SOURCE MATERIAL
....

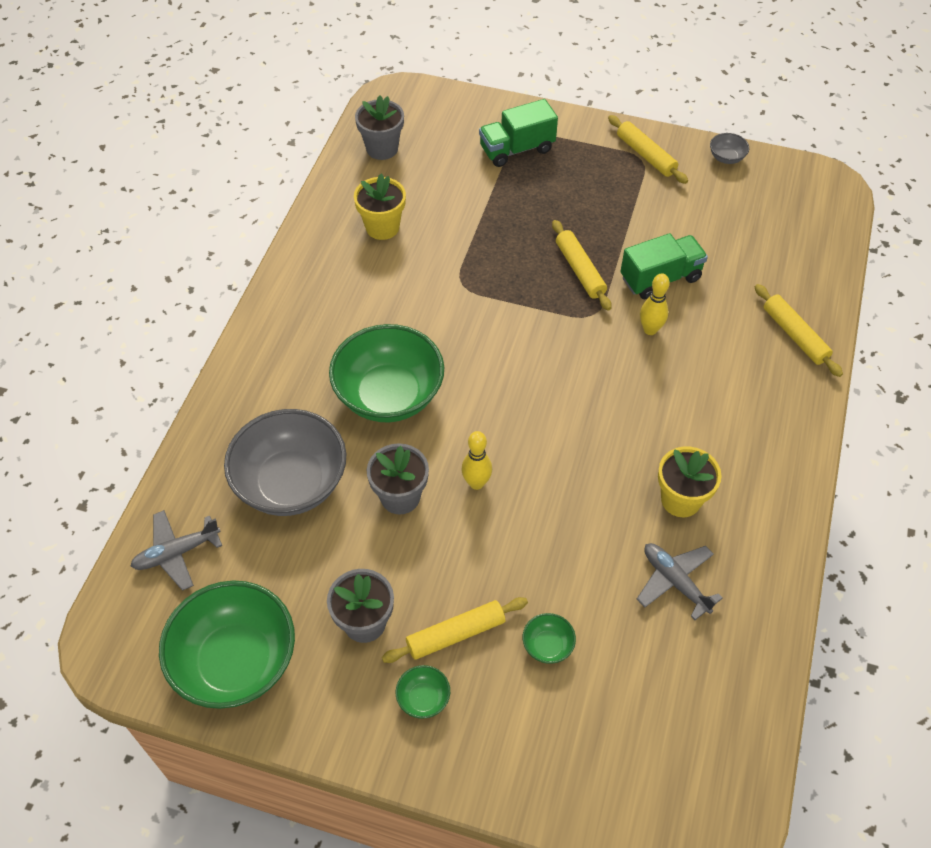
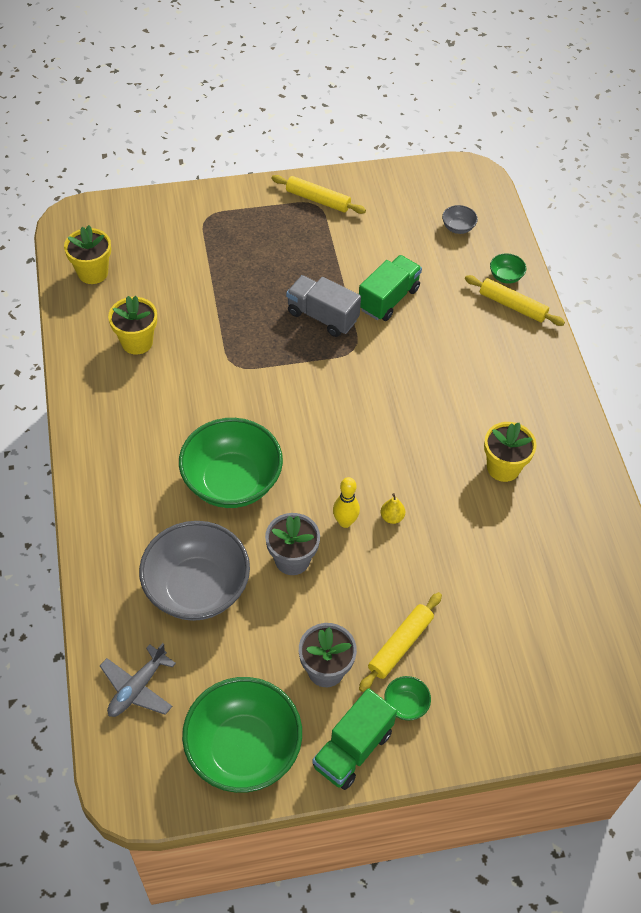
camera: 30 degrees left, 0 degrees up
(382, 148) = (93, 272): grey flower pot -> yellow flower pot
(517, 149) = (209, 232): green truck -> green truck (352, 749)
(528, 499) = (392, 517): none -> yellow pear
(547, 646) = (472, 621): green bowl -> green bowl (505, 276)
(580, 270) = (322, 316): yellow rolling pin -> grey truck
(650, 330) = (405, 344): yellow bowling pin -> none
(675, 582) = (534, 531): grey plane -> none
(726, 158) = (382, 179): grey bowl -> grey bowl (458, 227)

....

PROBLEM REQUIREMENTS
Looking at the data above, say how many lines contain "grey", and give no other words.

SOLVED EXERCISE
4